■ **Instructions for the task**
Copy out the rows below, swapping every "center point" for "midpoint" and leaving everything else unchanged.

===== Material for this exercise

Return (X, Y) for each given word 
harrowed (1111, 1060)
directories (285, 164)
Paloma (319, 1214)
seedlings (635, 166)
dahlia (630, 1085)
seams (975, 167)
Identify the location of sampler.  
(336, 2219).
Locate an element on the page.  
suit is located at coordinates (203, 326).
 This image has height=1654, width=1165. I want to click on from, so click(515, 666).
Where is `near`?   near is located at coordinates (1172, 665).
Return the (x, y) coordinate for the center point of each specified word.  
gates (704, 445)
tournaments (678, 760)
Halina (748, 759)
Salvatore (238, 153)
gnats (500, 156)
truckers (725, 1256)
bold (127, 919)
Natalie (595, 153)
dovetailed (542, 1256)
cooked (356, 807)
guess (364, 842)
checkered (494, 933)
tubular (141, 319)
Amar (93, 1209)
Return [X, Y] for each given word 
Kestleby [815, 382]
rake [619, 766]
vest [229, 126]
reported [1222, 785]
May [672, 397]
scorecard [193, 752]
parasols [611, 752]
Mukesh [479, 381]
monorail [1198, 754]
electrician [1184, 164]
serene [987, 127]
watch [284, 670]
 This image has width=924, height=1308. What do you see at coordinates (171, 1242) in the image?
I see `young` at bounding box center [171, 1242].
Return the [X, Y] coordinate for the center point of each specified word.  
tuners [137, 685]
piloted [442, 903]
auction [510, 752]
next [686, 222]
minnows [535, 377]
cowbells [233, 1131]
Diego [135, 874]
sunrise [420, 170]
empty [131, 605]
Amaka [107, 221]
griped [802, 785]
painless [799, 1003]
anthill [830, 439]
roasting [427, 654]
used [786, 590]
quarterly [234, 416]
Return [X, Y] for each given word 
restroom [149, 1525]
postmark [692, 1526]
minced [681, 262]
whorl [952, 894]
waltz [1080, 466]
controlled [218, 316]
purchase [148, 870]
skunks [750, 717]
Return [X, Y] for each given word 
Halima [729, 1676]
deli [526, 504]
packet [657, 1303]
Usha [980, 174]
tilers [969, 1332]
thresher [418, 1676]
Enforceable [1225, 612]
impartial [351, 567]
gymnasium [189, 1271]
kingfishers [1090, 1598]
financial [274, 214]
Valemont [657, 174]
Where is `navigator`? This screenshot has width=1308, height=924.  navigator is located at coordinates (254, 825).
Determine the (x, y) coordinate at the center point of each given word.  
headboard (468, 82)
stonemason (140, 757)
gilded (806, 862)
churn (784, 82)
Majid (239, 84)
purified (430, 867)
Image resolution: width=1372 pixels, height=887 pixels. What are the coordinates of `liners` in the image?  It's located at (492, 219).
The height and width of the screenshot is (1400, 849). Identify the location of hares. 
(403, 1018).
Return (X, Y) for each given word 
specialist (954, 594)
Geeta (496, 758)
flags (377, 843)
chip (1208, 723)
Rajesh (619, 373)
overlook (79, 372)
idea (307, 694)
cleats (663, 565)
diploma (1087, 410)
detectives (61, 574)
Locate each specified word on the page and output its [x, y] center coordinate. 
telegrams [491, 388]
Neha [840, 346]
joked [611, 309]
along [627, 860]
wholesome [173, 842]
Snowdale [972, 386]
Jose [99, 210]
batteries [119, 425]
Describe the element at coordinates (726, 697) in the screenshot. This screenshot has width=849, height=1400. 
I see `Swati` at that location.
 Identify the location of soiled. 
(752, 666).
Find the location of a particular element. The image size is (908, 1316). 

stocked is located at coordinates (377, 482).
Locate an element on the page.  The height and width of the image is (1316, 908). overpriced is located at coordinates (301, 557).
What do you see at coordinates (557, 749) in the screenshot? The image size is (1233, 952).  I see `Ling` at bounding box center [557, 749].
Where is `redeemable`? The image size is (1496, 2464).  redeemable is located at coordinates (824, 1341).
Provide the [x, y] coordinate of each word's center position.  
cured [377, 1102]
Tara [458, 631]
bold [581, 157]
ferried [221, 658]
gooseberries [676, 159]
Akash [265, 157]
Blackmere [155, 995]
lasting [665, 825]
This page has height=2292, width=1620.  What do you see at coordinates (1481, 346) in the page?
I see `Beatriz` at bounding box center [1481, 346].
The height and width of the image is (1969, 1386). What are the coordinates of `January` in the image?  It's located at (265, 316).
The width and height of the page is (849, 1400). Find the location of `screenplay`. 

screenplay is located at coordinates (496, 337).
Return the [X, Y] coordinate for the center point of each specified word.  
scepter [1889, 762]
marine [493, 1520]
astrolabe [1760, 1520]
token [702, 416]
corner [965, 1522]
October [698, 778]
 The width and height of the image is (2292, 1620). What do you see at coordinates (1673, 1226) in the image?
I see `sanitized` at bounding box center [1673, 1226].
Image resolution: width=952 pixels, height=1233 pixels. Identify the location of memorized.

==========

■ **Result below**
Return (X, Y) for each given word 
harrowed (1111, 1060)
directories (285, 164)
Paloma (319, 1214)
seedlings (635, 166)
dahlia (630, 1085)
seams (975, 167)
Identify the location of sampler.  
(336, 2219).
Locate an element on the page.  
suit is located at coordinates (203, 326).
 This image has height=1654, width=1165. I want to click on from, so click(515, 666).
Where is `near`?   near is located at coordinates (1172, 665).
Return the (x, y) coordinate for the midpoint of each specified word.  
gates (704, 445)
tournaments (678, 760)
Halina (748, 759)
Salvatore (238, 153)
gnats (500, 156)
truckers (725, 1256)
bold (127, 919)
Natalie (595, 153)
dovetailed (542, 1256)
cooked (356, 807)
guess (364, 842)
checkered (494, 933)
tubular (141, 319)
Amar (93, 1209)
Return [X, Y] for each given word 
Kestleby [815, 382]
rake [619, 766]
vest [229, 126]
reported [1222, 785]
May [672, 397]
scorecard [193, 752]
parasols [611, 752]
Mukesh [479, 381]
monorail [1198, 754]
electrician [1184, 164]
serene [987, 127]
watch [284, 670]
 This image has width=924, height=1308. What do you see at coordinates (171, 1242) in the image?
I see `young` at bounding box center [171, 1242].
Return the [X, Y] coordinate for the midpoint of each specified word.  
tuners [137, 685]
piloted [442, 903]
auction [510, 752]
next [686, 222]
minnows [535, 377]
cowbells [233, 1131]
Diego [135, 874]
sunrise [420, 170]
empty [131, 605]
Amaka [107, 221]
griped [802, 785]
painless [799, 1003]
anthill [830, 439]
roasting [427, 654]
used [786, 590]
quarterly [234, 416]
Return [X, Y] for each given word 
restroom [149, 1525]
postmark [692, 1526]
minced [681, 262]
whorl [952, 894]
waltz [1080, 466]
controlled [218, 316]
purchase [148, 870]
skunks [750, 717]
Return [X, Y] for each given word 
Halima [729, 1676]
deli [526, 504]
packet [657, 1303]
Usha [980, 174]
tilers [969, 1332]
thresher [418, 1676]
Enforceable [1225, 612]
impartial [351, 567]
gymnasium [189, 1271]
kingfishers [1090, 1598]
financial [274, 214]
Valemont [657, 174]
Where is `navigator`? This screenshot has width=1308, height=924.  navigator is located at coordinates (254, 825).
Determine the (x, y) coordinate at the midpoint of each given word.  
headboard (468, 82)
stonemason (140, 757)
gilded (806, 862)
churn (784, 82)
Majid (239, 84)
purified (430, 867)
Image resolution: width=1372 pixels, height=887 pixels. What are the coordinates of `liners` in the image?  It's located at (492, 219).
The height and width of the screenshot is (1400, 849). Identify the location of hares. 
(403, 1018).
Return (X, Y) for each given word 
specialist (954, 594)
Geeta (496, 758)
flags (377, 843)
chip (1208, 723)
Rajesh (619, 373)
overlook (79, 372)
idea (307, 694)
cleats (663, 565)
diploma (1087, 410)
detectives (61, 574)
Locate each specified word on the page and output its [x, y] center coordinate. 
telegrams [491, 388]
Neha [840, 346]
joked [611, 309]
along [627, 860]
wholesome [173, 842]
Snowdale [972, 386]
Jose [99, 210]
batteries [119, 425]
Describe the element at coordinates (726, 697) in the screenshot. This screenshot has width=849, height=1400. 
I see `Swati` at that location.
 Identify the location of soiled. 
(752, 666).
Find the location of a particular element. The image size is (908, 1316). 

stocked is located at coordinates (377, 482).
Locate an element on the page.  The height and width of the image is (1316, 908). overpriced is located at coordinates (301, 557).
What do you see at coordinates (557, 749) in the screenshot? The image size is (1233, 952).  I see `Ling` at bounding box center [557, 749].
Where is `redeemable`? The image size is (1496, 2464).  redeemable is located at coordinates (824, 1341).
Provide the [x, y] coordinate of each word's center position.  
cured [377, 1102]
Tara [458, 631]
bold [581, 157]
ferried [221, 658]
gooseberries [676, 159]
Akash [265, 157]
Blackmere [155, 995]
lasting [665, 825]
This page has height=2292, width=1620.  What do you see at coordinates (1481, 346) in the page?
I see `Beatriz` at bounding box center [1481, 346].
The height and width of the image is (1969, 1386). What are the coordinates of `January` in the image?  It's located at (265, 316).
The width and height of the page is (849, 1400). Find the location of `screenplay`. 

screenplay is located at coordinates (496, 337).
Return the [X, Y] coordinate for the midpoint of each specified word.  
scepter [1889, 762]
marine [493, 1520]
astrolabe [1760, 1520]
token [702, 416]
corner [965, 1522]
October [698, 778]
 The width and height of the image is (2292, 1620). What do you see at coordinates (1673, 1226) in the image?
I see `sanitized` at bounding box center [1673, 1226].
Image resolution: width=952 pixels, height=1233 pixels. Identify the location of memorized.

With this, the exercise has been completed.